● What you are asked to do: I'd like the entries repeated exactly, pictures omitted.

━━━━━━━━━━━━━━━━━━━━━━━━━━━━━━

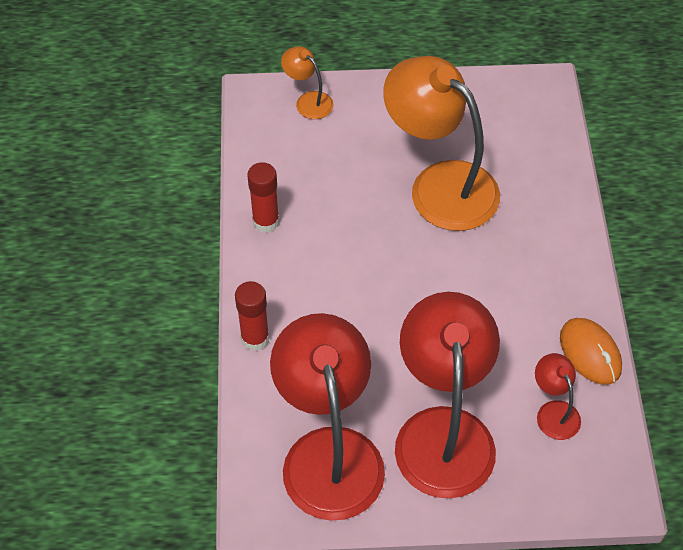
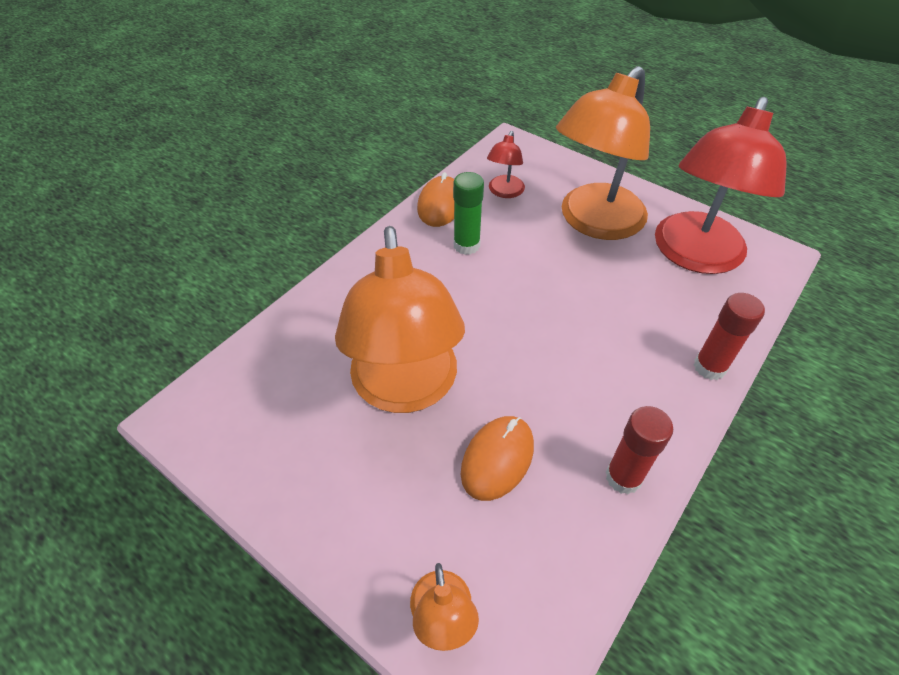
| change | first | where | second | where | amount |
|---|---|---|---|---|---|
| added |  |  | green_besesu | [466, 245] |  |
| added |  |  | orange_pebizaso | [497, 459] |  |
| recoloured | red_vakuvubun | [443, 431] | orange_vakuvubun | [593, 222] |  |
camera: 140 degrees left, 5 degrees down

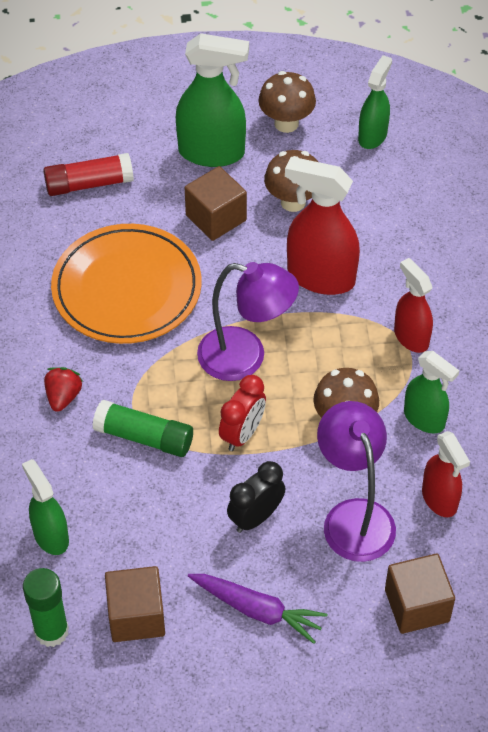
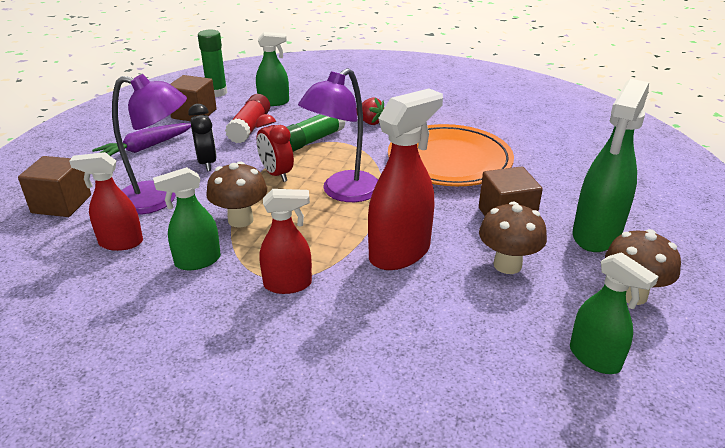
| change | first | where | second | where | amount |
|---|---|---|---|---|---|
| moved | red_besesu | [89, 184] |  | [250, 128] |  |
camera: 115 degrees right, 20 degrees down

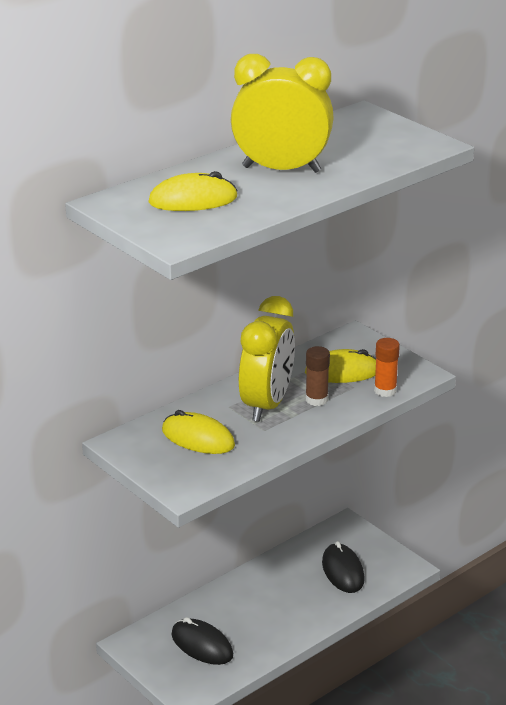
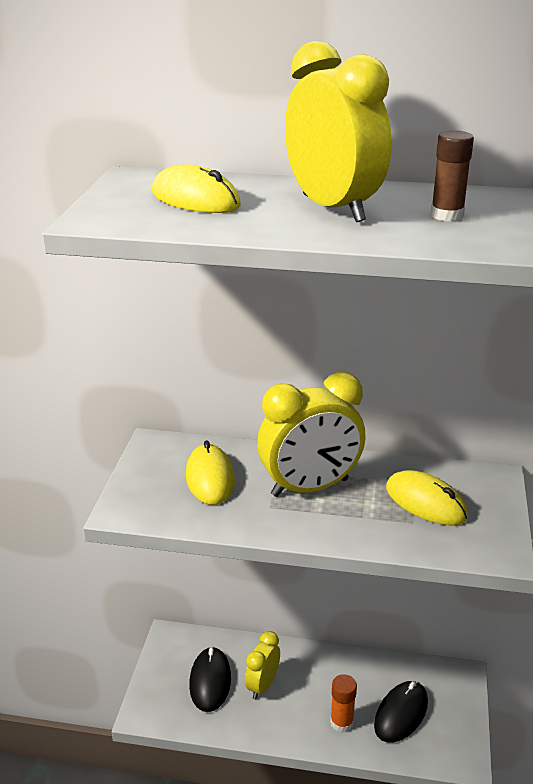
| change | first | where | second | where | amount |
|---|---|---|---|---|---|
| added |  |  | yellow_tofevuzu | [262, 686] |  |
| moved | orange_besesu | [385, 390] |  | [341, 722] |  |
| moved | brown_besesu | [316, 399] |  | [447, 215] |  |
camera: 50 degrees right, 0 degrees up

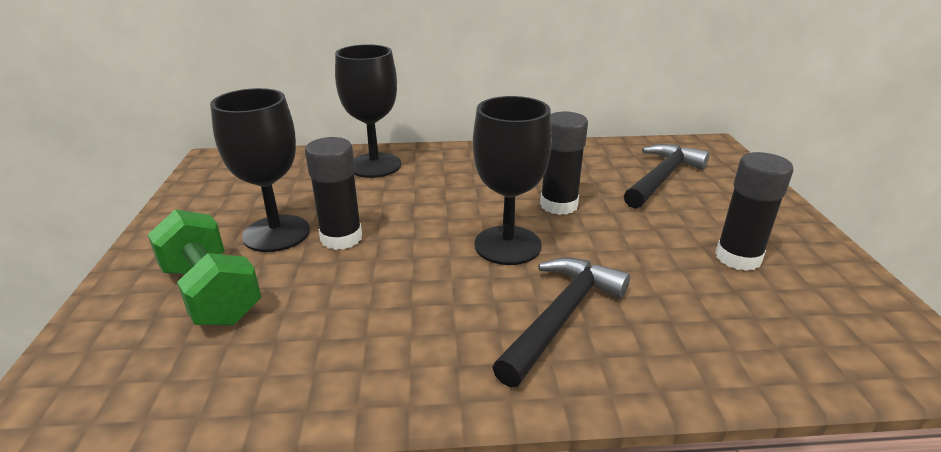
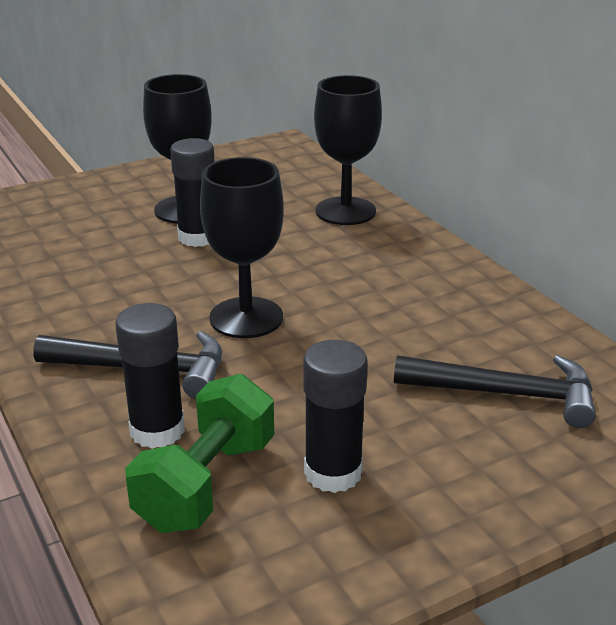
| change | first | where | second | where | amount |
|---|---|---|---|---|---|
| moved | black_besesu | [558, 205] |  | [157, 430] |  |
| moved | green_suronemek | [211, 293] |  | [206, 484] |  |
camera: 65 degrees right, 0 degrees up

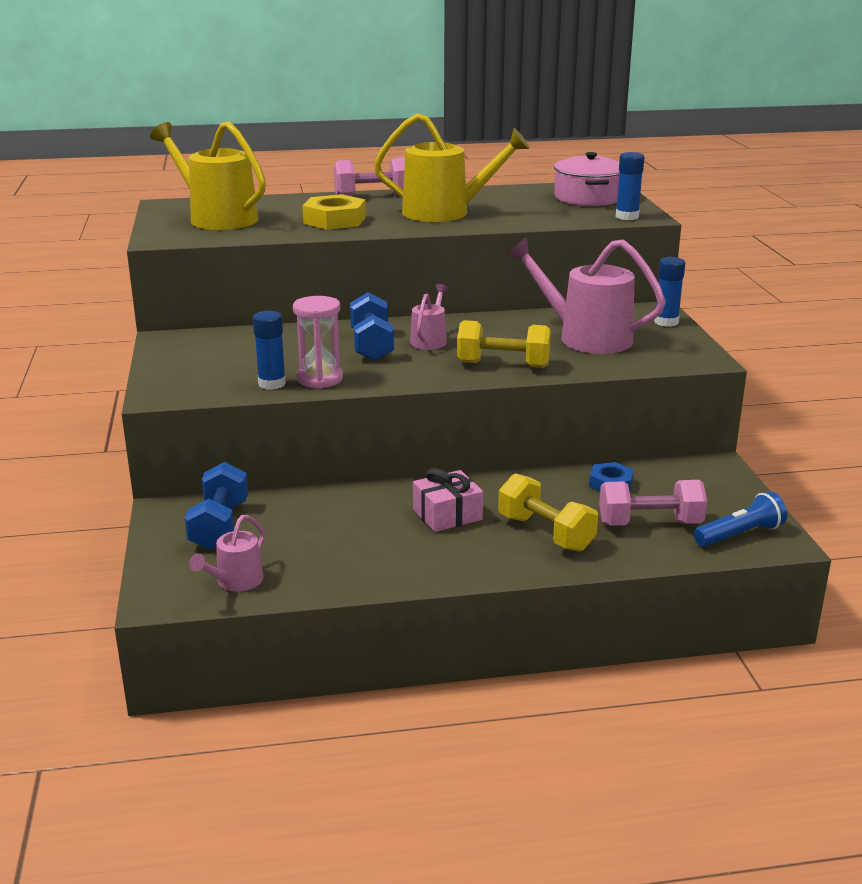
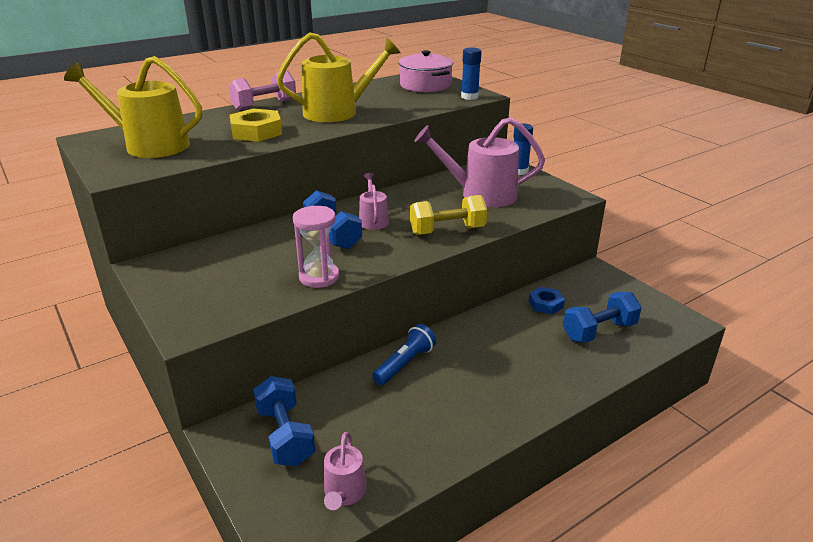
| change | first | where | second | where | amount |
|---|---|---|---|---|---|
| moved | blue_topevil | [739, 535] |  | [405, 364] |  |
| recoloured | pink_suronemek | [650, 523] | blue_suronemek | [599, 331] |  |
| removed | blue_besesu | [272, 384] |  |  |  |
| removed | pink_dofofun | [447, 514] |  |  |  |
| removed | yellow_suronemek | [545, 533] |  |  |  |
camera: 25 degrees left, 5 degrees up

━━━━━━━━━━━━━━━━━━━━━━━━━━━━━━

● Task output:
| change | first | where | second | where | amount |
|---|---|---|---|---|---|
| added |  |  | green_besesu | [466, 245] |  |
| added |  |  | orange_pebizaso | [497, 459] |  |
| recoloured | red_vakuvubun | [443, 431] | orange_vakuvubun | [593, 222] |  |
camera: 140 degrees left, 5 degrees down

| change | first | where | second | where | amount |
|---|---|---|---|---|---|
| moved | red_besesu | [89, 184] |  | [250, 128] |  |
camera: 115 degrees right, 20 degrees down

| change | first | where | second | where | amount |
|---|---|---|---|---|---|
| added |  |  | yellow_tofevuzu | [262, 686] |  |
| moved | orange_besesu | [385, 390] |  | [341, 722] |  |
| moved | brown_besesu | [316, 399] |  | [447, 215] |  |
camera: 50 degrees right, 0 degrees up

| change | first | where | second | where | amount |
|---|---|---|---|---|---|
| moved | black_besesu | [558, 205] |  | [157, 430] |  |
| moved | green_suronemek | [211, 293] |  | [206, 484] |  |
camera: 65 degrees right, 0 degrees up

| change | first | where | second | where | amount |
|---|---|---|---|---|---|
| moved | blue_topevil | [739, 535] |  | [405, 364] |  |
| recoloured | pink_suronemek | [650, 523] | blue_suronemek | [599, 331] |  |
| removed | blue_besesu | [272, 384] |  |  |  |
| removed | pink_dofofun | [447, 514] |  |  |  |
| removed | yellow_suronemek | [545, 533] |  |  |  |
camera: 25 degrees left, 5 degrees up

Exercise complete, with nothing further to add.